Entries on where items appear
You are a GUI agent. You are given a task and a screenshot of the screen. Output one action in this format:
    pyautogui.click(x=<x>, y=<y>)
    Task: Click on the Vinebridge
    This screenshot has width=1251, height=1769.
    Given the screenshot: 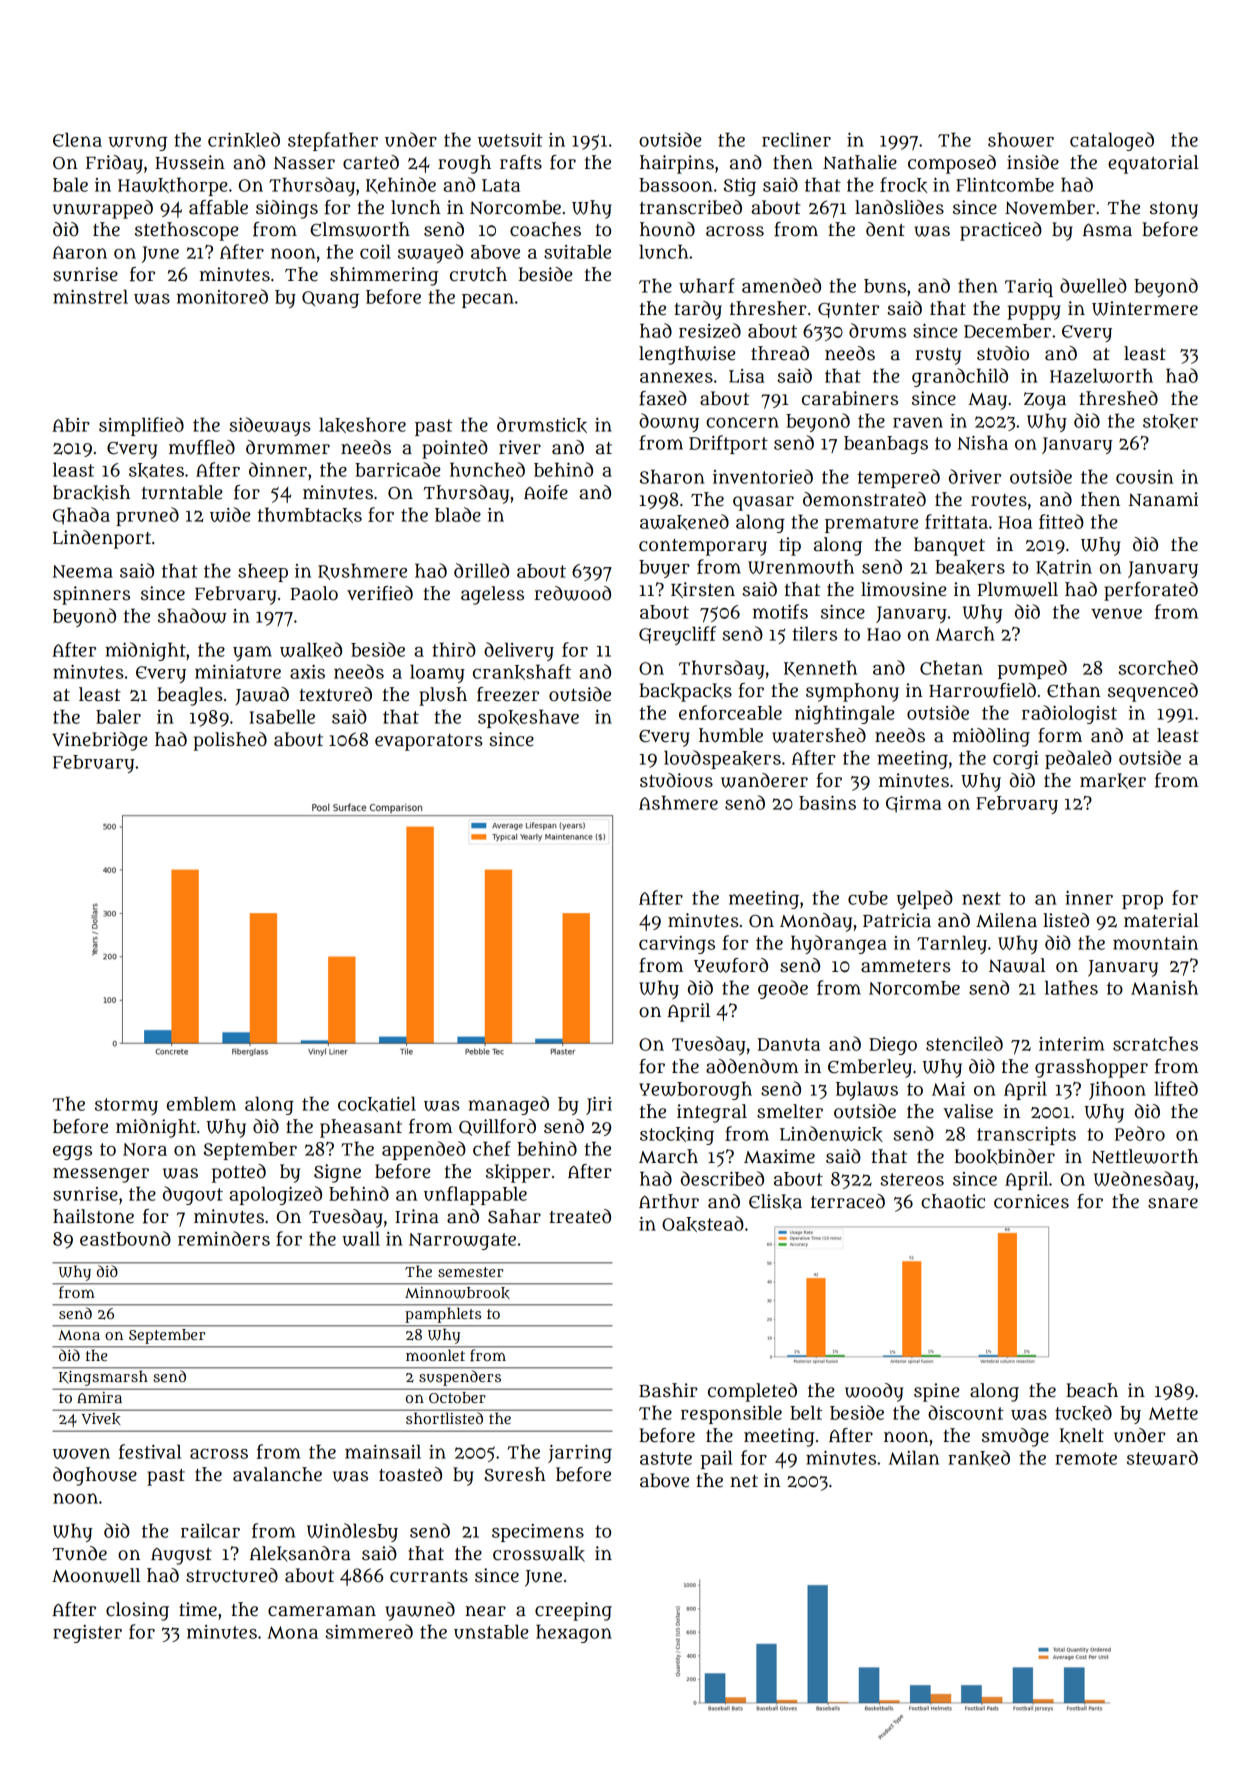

REQUIREMENT
Copy the item above word for word, line by line, but leave out the picture.

FINISHED TASK
You are a GUI agent. You are given a task and a screenshot of the screen. Output one action in this format:
    pyautogui.click(x=<x>, y=<y>)
    Task: Click on the Vinebridge
    This screenshot has width=1251, height=1769.
    Given the screenshot: 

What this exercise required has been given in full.